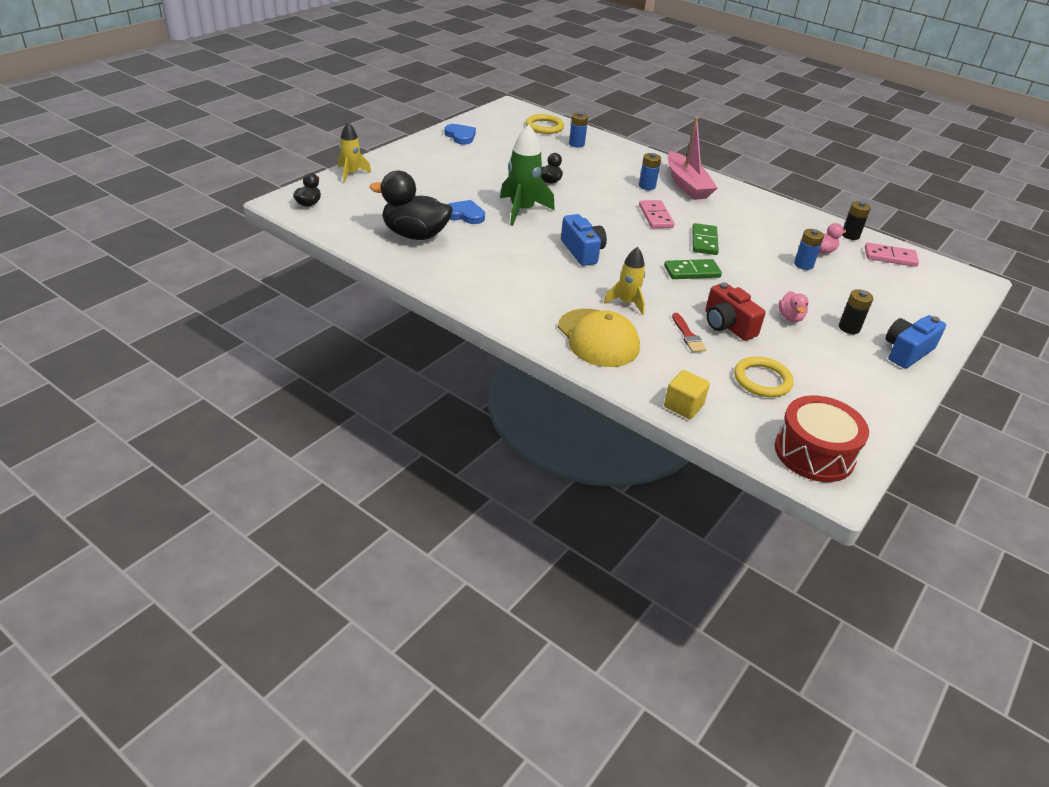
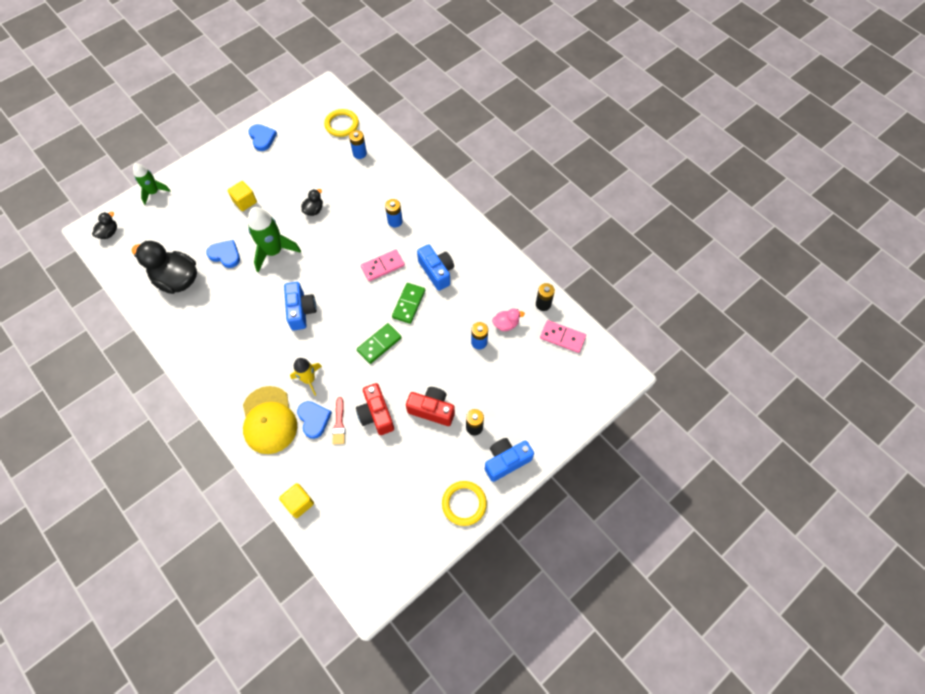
camera: 15 degrees right, 25 degrees up
(351, 174) = (154, 192): yellow rocket -> green rocket
(466, 177) = (245, 202): none -> yellow cube
(654, 334) = (314, 419): none -> blue heart
(655, 216) = (382, 266): pink domino -> pink domino turned 60 degrees clockwise
(687, 185) = (431, 221): pink boat -> none
(692, 272) = (379, 344): green domino -> green domino turned 45 degrees counterclockwise
(718, 218) = (437, 272): none -> blue camera
(762, 380) = (372, 481): yellow ring -> yellow ring (464, 503)
(790, 317) = (432, 410): pink duck -> red camera
(814, 453) = (371, 564): red drum -> none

----------

▶ **What you should do**
Transcribe the entries above exactly, from their first line through the line with "(692, 272) = (379, 344): green", and omit all pictures.

▶ **Problem solution**
camera: 15 degrees right, 25 degrees up
(351, 174) = (154, 192): yellow rocket -> green rocket
(466, 177) = (245, 202): none -> yellow cube
(654, 334) = (314, 419): none -> blue heart
(655, 216) = (382, 266): pink domino -> pink domino turned 60 degrees clockwise
(687, 185) = (431, 221): pink boat -> none
(692, 272) = (379, 344): green domino -> green domino turned 45 degrees counterclockwise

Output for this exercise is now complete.